Goal of the exercise: Skipping all pictures, print exactly the lines below from the one with "BUTTON pin VCC: GND -> 5V" through the final line.

Supplied data:
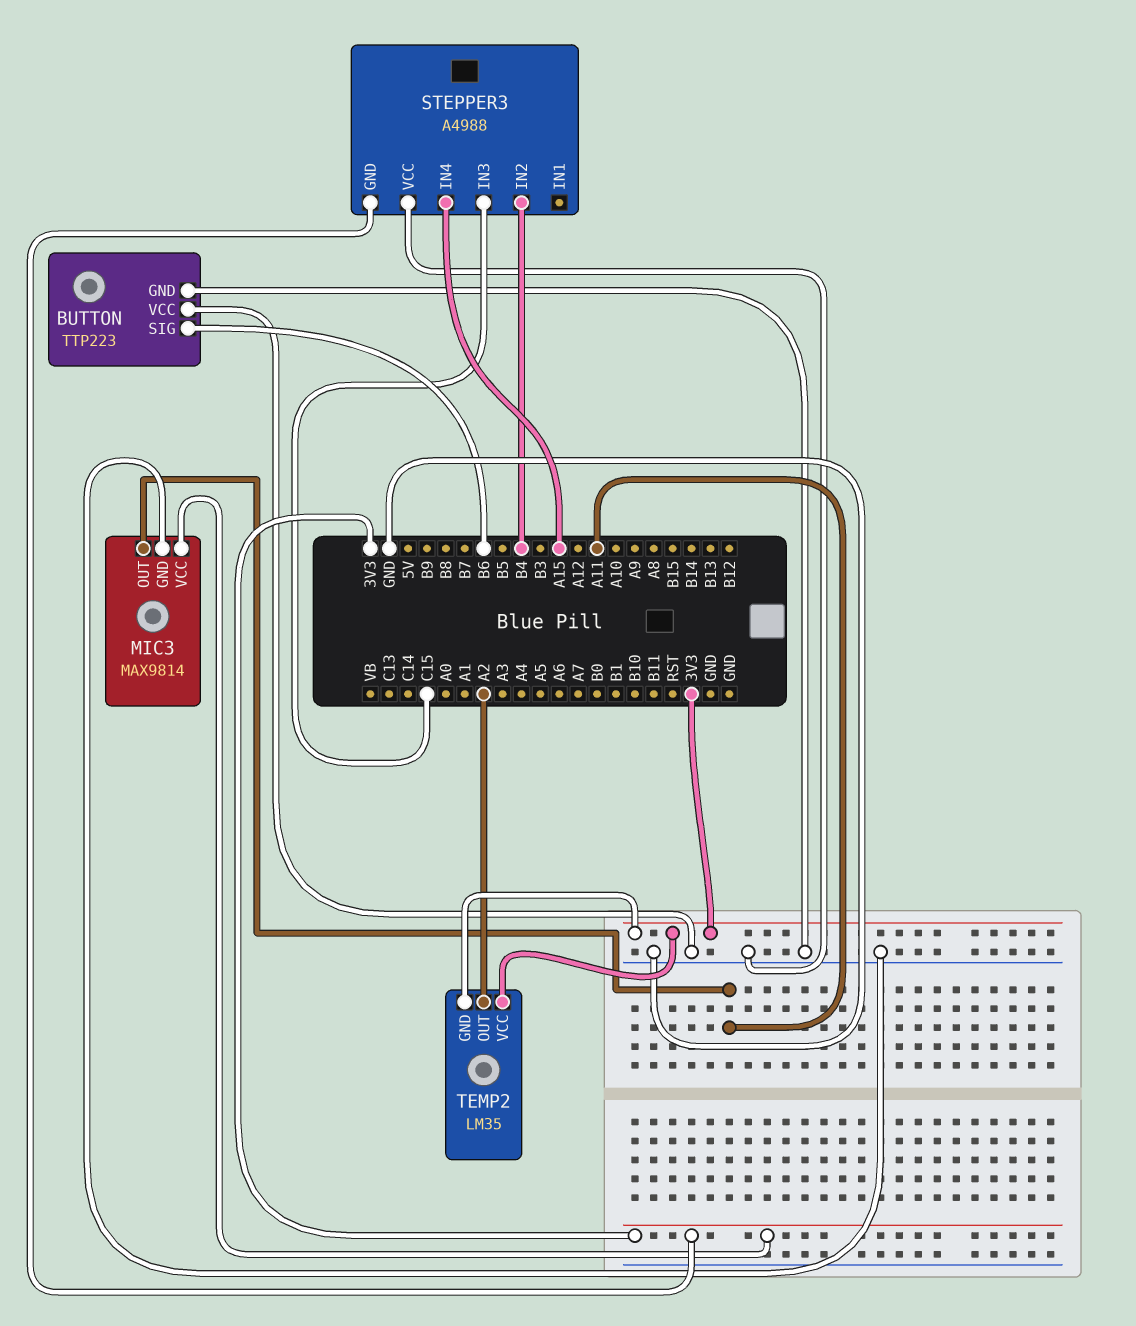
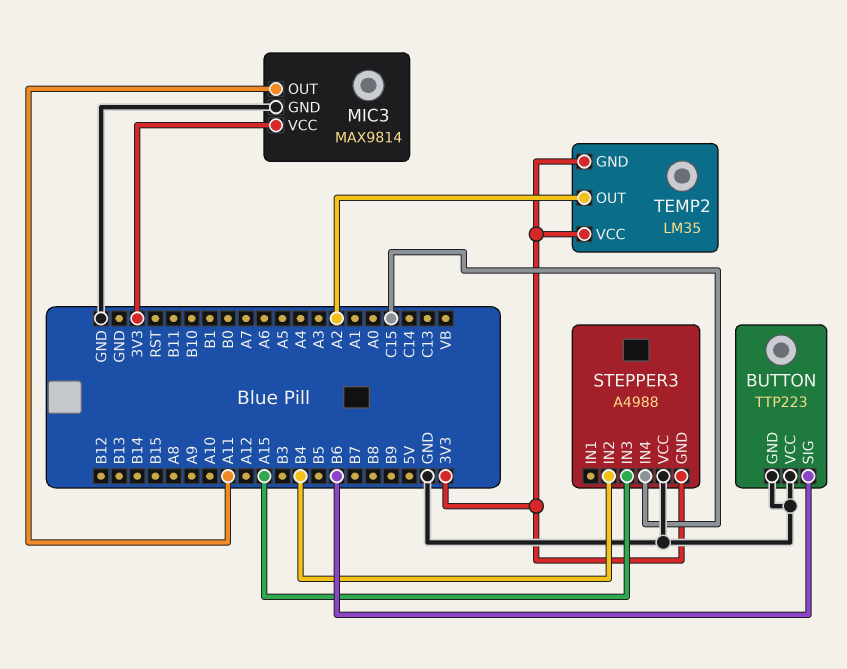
STEPPER3 pin IN3: C15 -> A15
STEPPER3 pin IN4: A15 -> C15

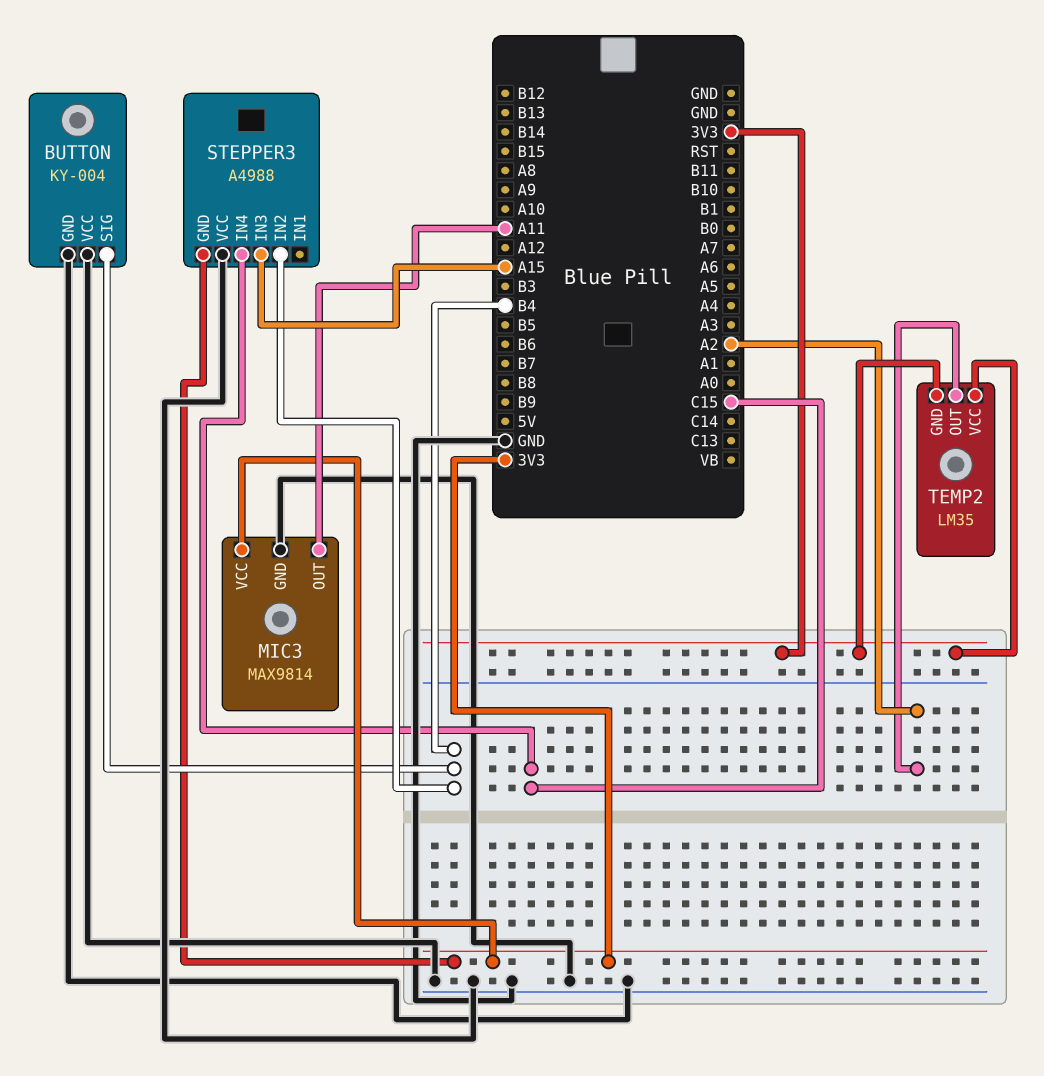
BUTTON: TTP223 -> KY-004
BUTTON pin SIG: B6 -> B4

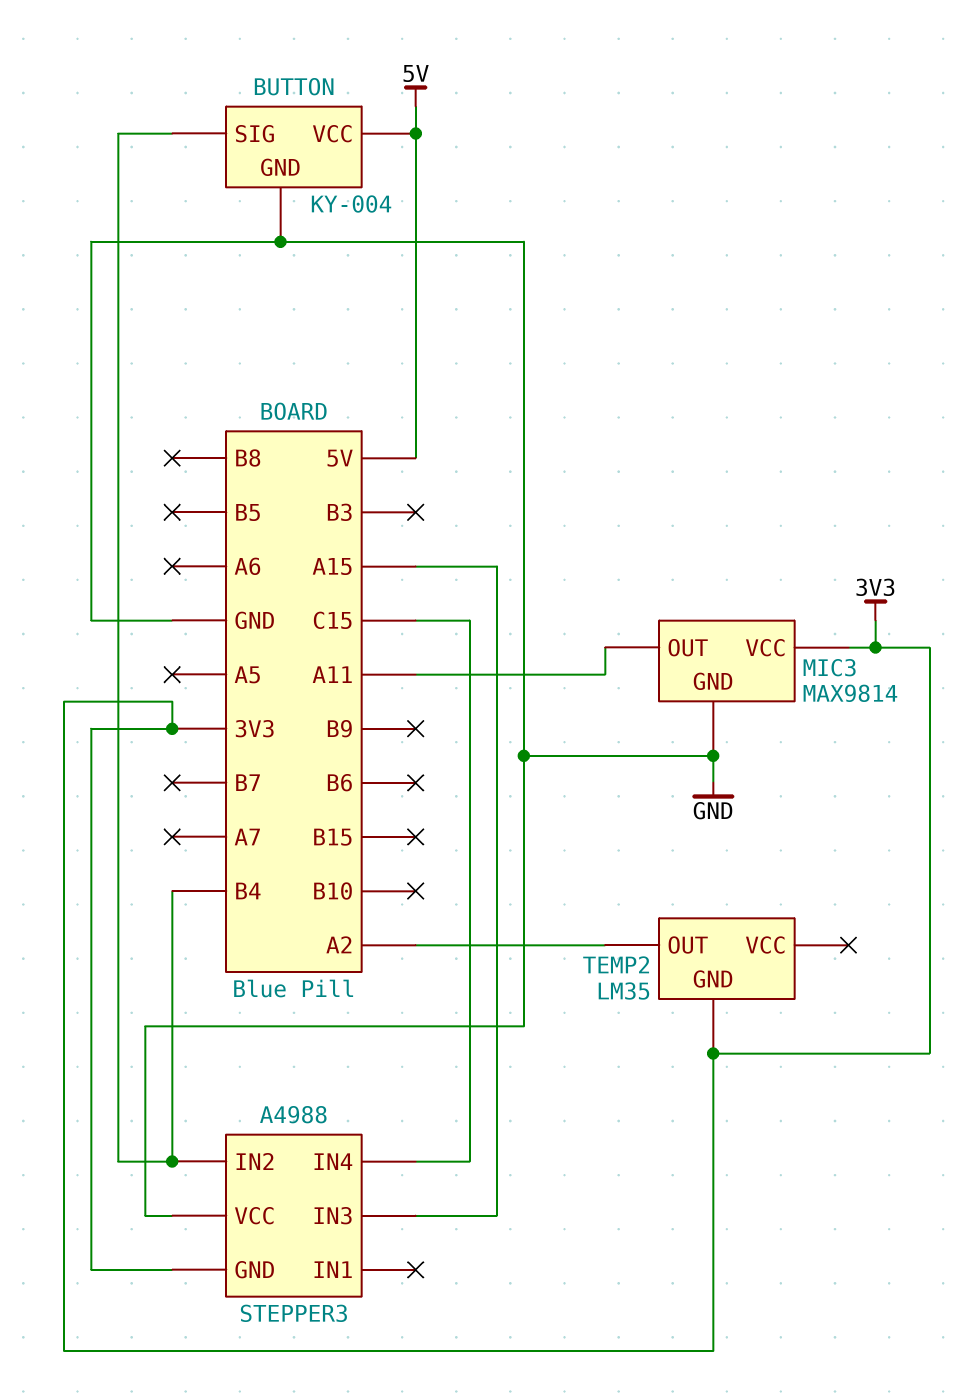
BUTTON pin VCC: GND -> 5V
TEMP2 pin VCC: 3V3 -> none

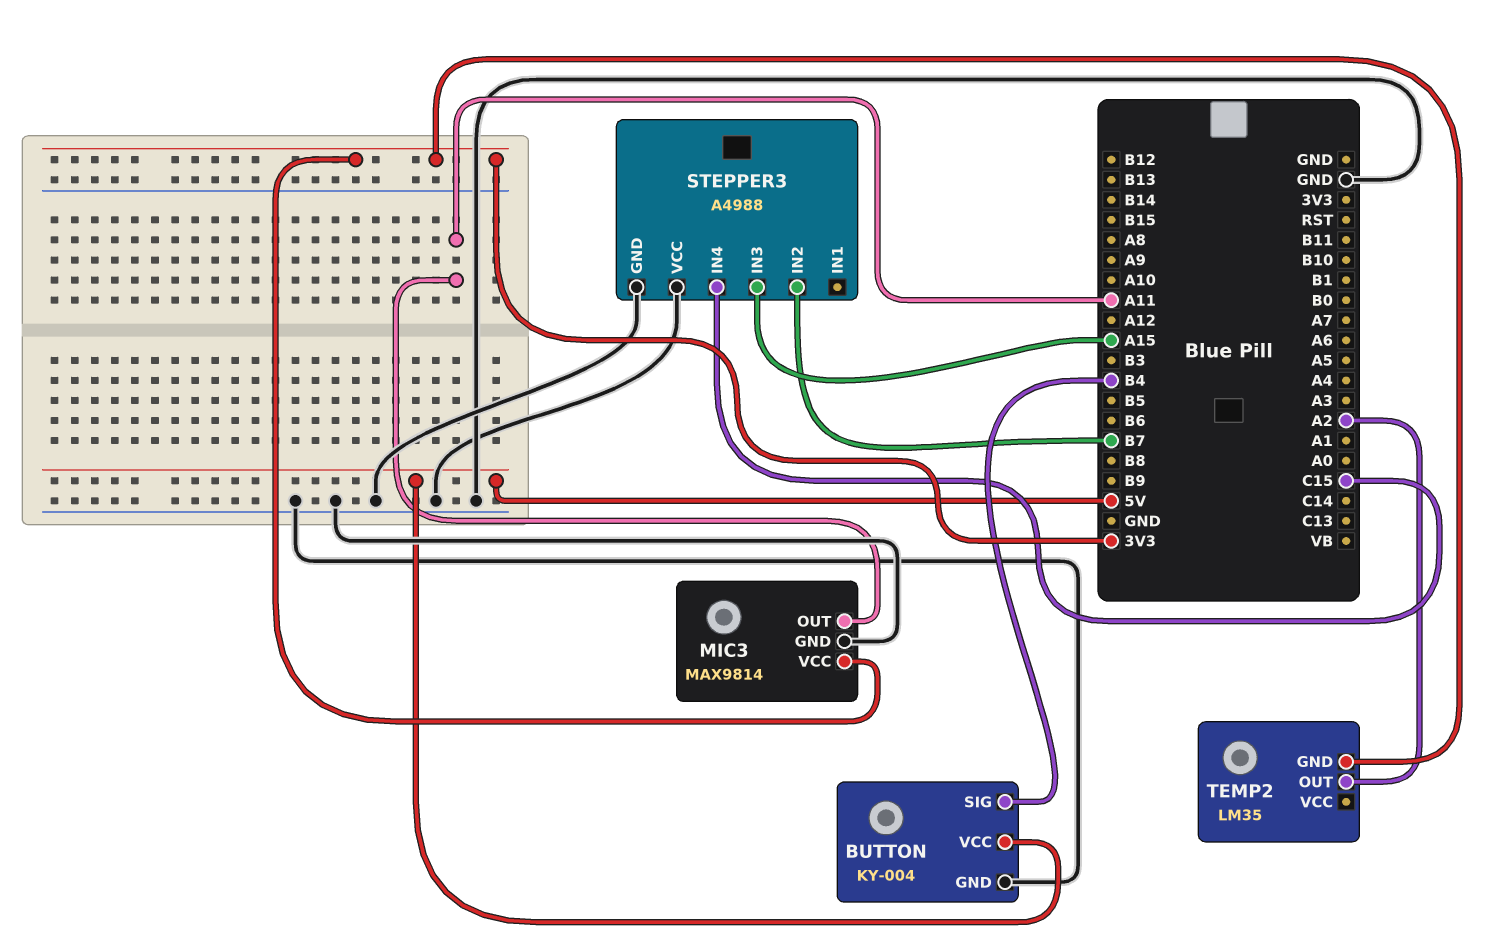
STEPPER3 pin GND: 3V3 -> GND
STEPPER3 pin IN2: B4 -> B7

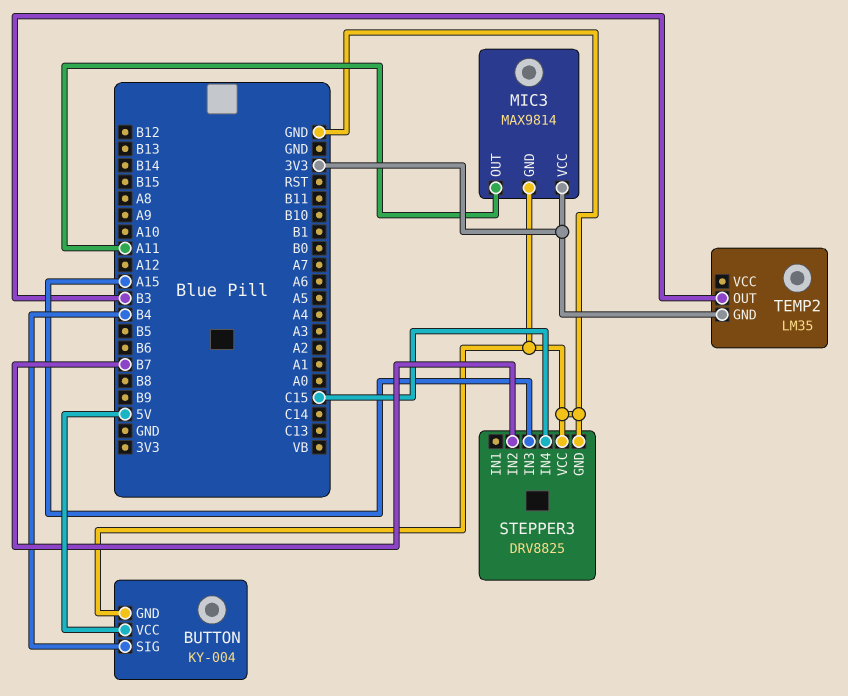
STEPPER3: A4988 -> DRV8825
TEMP2 pin OUT: A2 -> B3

Solution to the problem:
BUTTON pin VCC: GND -> 5V
TEMP2 pin VCC: 3V3 -> none

STEPPER3 pin GND: 3V3 -> GND
STEPPER3 pin IN2: B4 -> B7

STEPPER3: A4988 -> DRV8825
TEMP2 pin OUT: A2 -> B3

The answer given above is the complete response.